--- The task ---
Which lines of the entries below hold the word "DGND"? Report each of them.

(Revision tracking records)
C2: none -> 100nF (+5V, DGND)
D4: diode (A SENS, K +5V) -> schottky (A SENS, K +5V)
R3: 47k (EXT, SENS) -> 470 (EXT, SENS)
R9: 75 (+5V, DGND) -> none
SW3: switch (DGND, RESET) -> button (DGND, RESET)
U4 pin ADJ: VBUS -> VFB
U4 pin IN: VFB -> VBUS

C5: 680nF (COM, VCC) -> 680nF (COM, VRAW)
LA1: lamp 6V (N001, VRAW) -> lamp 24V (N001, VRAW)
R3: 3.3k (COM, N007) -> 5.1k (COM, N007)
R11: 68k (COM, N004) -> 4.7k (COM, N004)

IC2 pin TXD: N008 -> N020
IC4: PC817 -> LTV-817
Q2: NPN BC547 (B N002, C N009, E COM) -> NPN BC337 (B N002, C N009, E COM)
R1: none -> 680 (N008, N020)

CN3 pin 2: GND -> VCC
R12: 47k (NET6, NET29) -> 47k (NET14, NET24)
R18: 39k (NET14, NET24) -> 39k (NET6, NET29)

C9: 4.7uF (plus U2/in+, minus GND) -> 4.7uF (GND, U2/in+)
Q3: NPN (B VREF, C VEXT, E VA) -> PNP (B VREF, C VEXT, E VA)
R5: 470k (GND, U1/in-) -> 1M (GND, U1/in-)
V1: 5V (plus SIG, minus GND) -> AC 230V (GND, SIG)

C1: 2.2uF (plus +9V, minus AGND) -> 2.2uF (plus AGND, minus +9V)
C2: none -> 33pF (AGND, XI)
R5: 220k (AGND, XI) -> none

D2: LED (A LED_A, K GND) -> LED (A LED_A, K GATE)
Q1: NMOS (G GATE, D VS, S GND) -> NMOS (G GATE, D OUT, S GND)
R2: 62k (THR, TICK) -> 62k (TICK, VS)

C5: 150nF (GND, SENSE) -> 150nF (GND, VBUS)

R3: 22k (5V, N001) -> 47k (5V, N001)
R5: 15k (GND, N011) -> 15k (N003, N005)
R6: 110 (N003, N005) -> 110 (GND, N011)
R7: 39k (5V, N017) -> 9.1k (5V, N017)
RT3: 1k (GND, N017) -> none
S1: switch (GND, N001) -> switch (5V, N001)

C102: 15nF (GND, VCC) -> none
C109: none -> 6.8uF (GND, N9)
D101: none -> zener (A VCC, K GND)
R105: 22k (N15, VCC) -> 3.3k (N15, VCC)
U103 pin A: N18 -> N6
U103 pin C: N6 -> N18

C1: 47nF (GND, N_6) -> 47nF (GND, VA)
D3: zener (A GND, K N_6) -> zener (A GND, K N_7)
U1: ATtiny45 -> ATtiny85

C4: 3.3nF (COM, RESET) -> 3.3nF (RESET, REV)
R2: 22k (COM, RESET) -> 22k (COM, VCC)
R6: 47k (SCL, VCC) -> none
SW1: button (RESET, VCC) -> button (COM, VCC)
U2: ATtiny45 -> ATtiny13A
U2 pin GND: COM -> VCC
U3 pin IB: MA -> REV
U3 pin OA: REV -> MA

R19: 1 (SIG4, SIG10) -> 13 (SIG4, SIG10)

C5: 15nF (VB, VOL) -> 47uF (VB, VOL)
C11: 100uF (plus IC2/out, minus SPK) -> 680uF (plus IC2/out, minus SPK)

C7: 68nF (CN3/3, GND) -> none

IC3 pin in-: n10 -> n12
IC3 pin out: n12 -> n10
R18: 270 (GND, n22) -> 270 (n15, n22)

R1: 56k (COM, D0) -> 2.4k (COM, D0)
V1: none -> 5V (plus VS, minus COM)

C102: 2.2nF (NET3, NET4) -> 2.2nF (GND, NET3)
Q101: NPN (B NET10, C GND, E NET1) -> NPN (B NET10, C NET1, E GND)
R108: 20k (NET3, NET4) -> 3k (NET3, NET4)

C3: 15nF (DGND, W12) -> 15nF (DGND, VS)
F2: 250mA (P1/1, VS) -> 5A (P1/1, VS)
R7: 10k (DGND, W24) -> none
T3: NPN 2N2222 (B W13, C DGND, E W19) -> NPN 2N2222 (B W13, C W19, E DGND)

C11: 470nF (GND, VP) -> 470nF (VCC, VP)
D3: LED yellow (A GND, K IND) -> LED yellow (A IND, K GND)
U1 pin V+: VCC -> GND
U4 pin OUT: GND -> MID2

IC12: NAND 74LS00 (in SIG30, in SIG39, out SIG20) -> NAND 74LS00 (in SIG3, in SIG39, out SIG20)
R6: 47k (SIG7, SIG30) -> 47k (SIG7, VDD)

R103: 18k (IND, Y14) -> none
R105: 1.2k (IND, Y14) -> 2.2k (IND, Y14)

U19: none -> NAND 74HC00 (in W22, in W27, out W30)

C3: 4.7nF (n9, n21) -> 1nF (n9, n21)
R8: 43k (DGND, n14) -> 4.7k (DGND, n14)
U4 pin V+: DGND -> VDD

--- Solved problem ---
C2: none -> 100nF (+5V, DGND)
R9: 75 (+5V, DGND) -> none
SW3: switch (DGND, RESET) -> button (DGND, RESET)
C3: 15nF (DGND, W12) -> 15nF (DGND, VS)
R7: 10k (DGND, W24) -> none
T3: NPN 2N2222 (B W13, C DGND, E W19) -> NPN 2N2222 (B W13, C W19, E DGND)
R8: 43k (DGND, n14) -> 4.7k (DGND, n14)
U4 pin V+: DGND -> VDD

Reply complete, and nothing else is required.